## EXERCISE PROMPT
Please reproduce the data exactly, excluding any pictures it contains.

## DATASET CONTENT
::::::::::

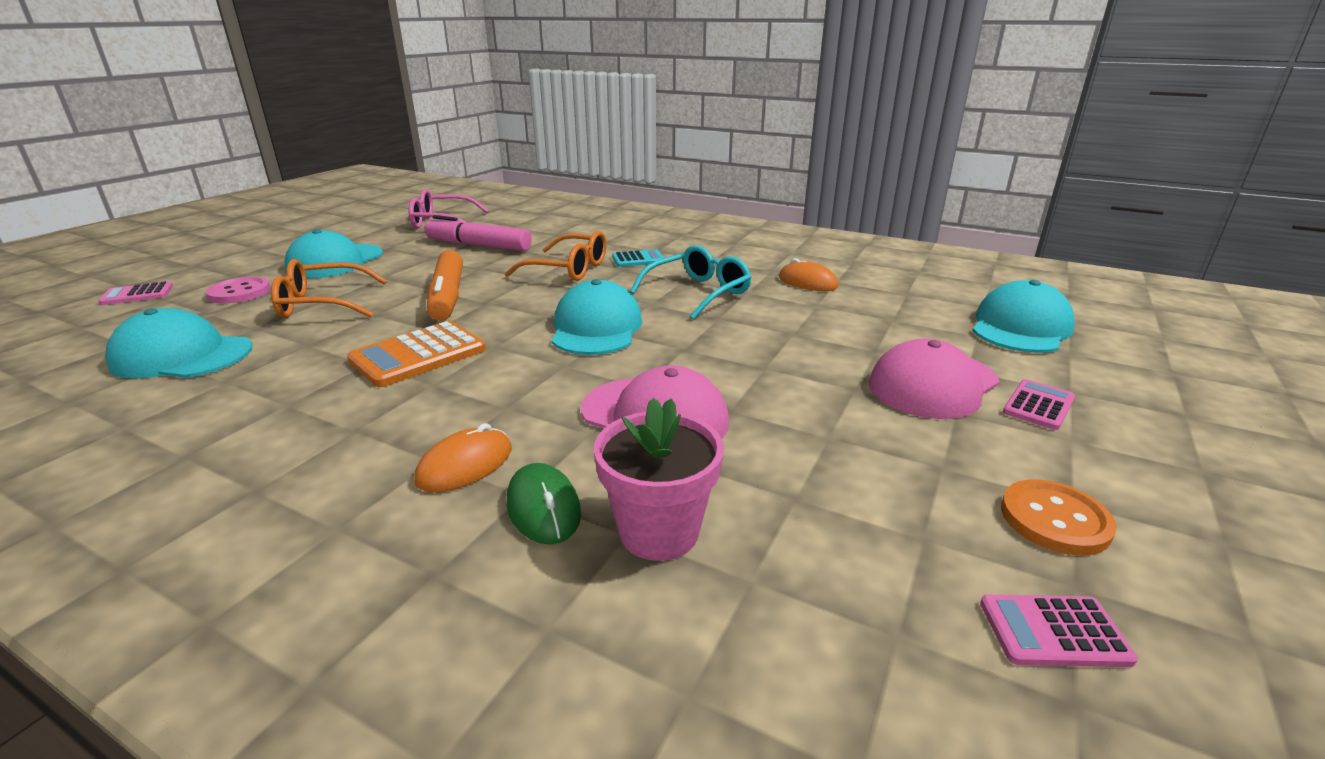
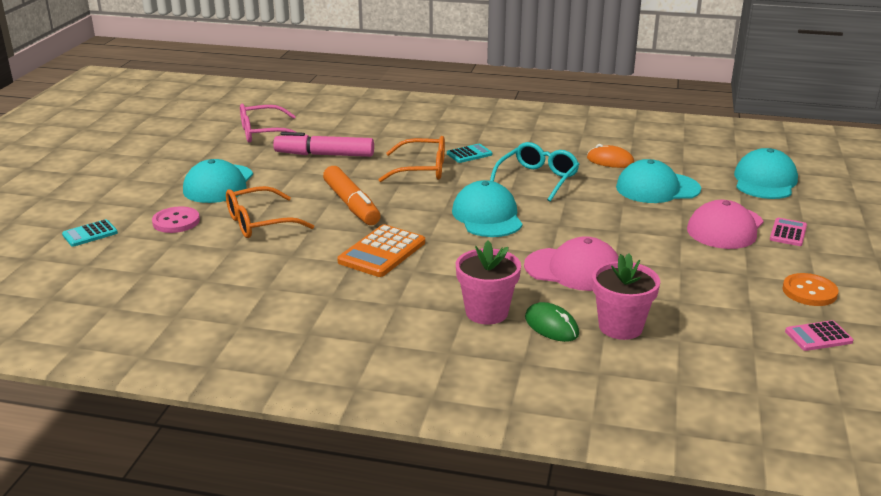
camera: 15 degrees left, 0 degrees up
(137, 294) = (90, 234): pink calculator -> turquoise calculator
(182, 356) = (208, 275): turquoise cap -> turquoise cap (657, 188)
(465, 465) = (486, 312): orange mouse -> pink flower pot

::::::::::

## ANSWER SPACE
camera: 15 degrees left, 0 degrees up
(137, 294) = (90, 234): pink calculator -> turquoise calculator
(182, 356) = (208, 275): turquoise cap -> turquoise cap (657, 188)
(465, 465) = (486, 312): orange mouse -> pink flower pot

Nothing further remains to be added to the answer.